(Shape position updates)
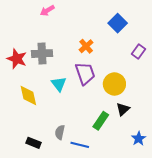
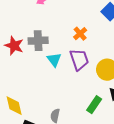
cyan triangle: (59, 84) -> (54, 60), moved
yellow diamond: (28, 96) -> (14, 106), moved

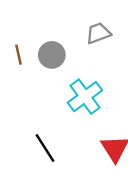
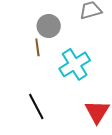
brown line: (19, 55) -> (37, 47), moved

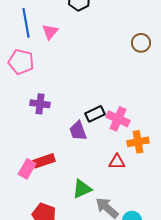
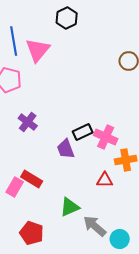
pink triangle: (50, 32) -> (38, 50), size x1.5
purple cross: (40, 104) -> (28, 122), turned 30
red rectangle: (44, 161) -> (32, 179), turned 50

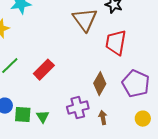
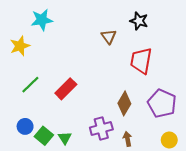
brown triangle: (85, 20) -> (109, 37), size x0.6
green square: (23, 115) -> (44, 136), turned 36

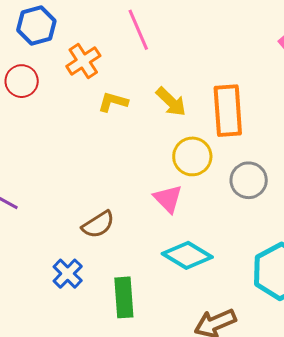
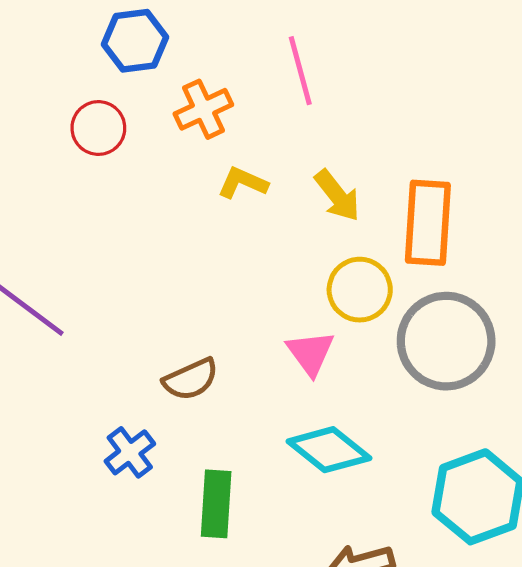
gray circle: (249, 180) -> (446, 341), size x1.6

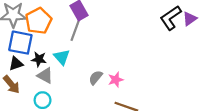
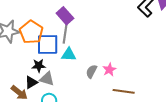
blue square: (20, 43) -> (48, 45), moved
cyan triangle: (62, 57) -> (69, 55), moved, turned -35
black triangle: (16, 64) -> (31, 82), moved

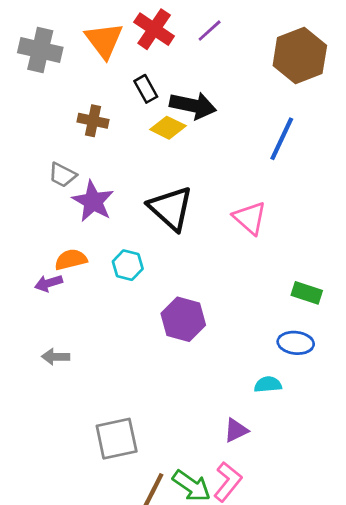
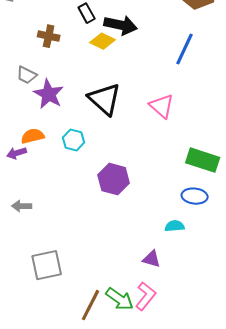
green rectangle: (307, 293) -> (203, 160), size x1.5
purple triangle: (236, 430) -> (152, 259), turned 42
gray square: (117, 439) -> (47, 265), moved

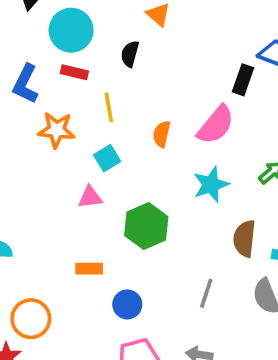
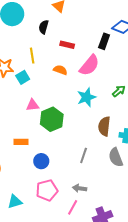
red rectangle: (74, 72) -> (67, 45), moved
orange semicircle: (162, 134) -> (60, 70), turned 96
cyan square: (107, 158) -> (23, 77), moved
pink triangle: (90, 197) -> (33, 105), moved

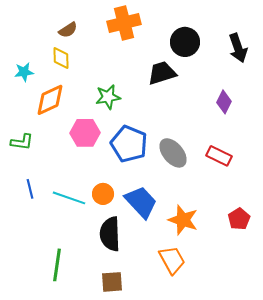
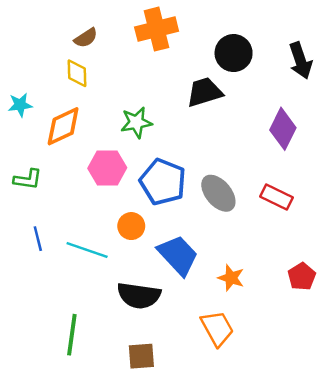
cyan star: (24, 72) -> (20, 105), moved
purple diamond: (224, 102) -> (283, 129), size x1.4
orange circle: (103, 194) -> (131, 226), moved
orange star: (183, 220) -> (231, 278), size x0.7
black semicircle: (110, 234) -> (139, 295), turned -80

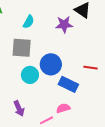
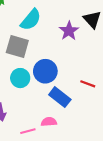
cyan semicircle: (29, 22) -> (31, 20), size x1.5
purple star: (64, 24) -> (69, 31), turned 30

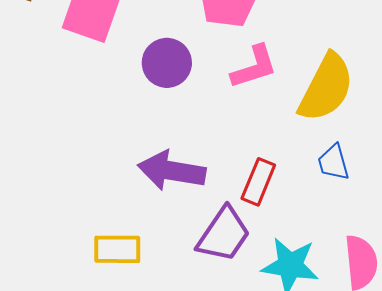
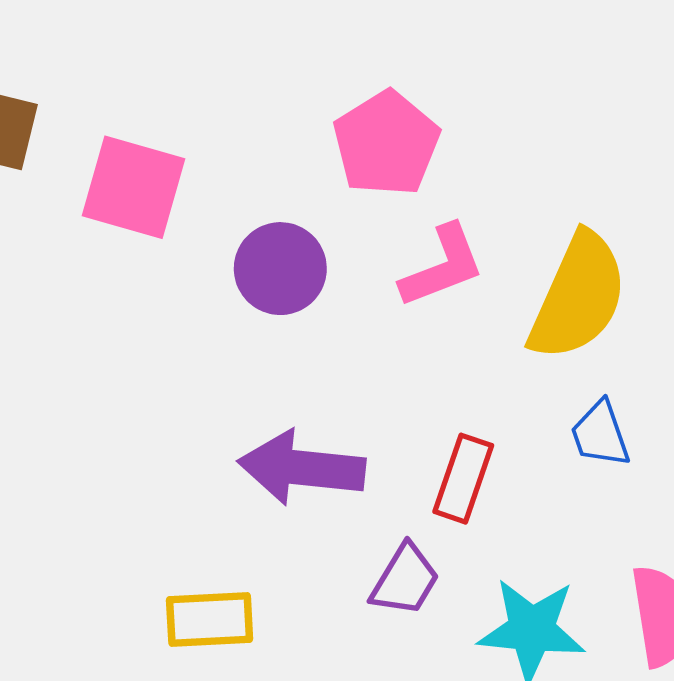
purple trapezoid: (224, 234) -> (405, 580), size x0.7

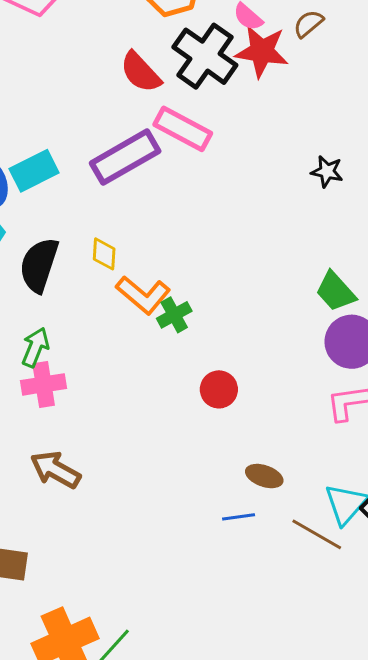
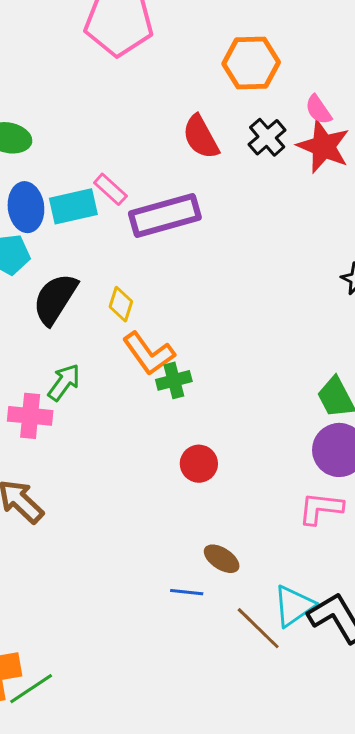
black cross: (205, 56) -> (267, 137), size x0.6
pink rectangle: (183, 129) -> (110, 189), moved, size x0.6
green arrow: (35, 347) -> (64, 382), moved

#### Instructions for the task:
Show the lines above with "turned".

#### The completed task:
purple cross: (40, 104) -> (28, 122), turned 30
red rectangle: (44, 161) -> (32, 179), turned 50
green square: (23, 115) -> (44, 136), turned 36
cyan triangle: (62, 57) -> (69, 55), moved, turned -35
purple triangle: (236, 430) -> (152, 259), turned 42
orange semicircle: (162, 134) -> (60, 70), turned 96
black semicircle: (110, 234) -> (139, 295), turned -80
purple star: (64, 24) -> (69, 31), turned 30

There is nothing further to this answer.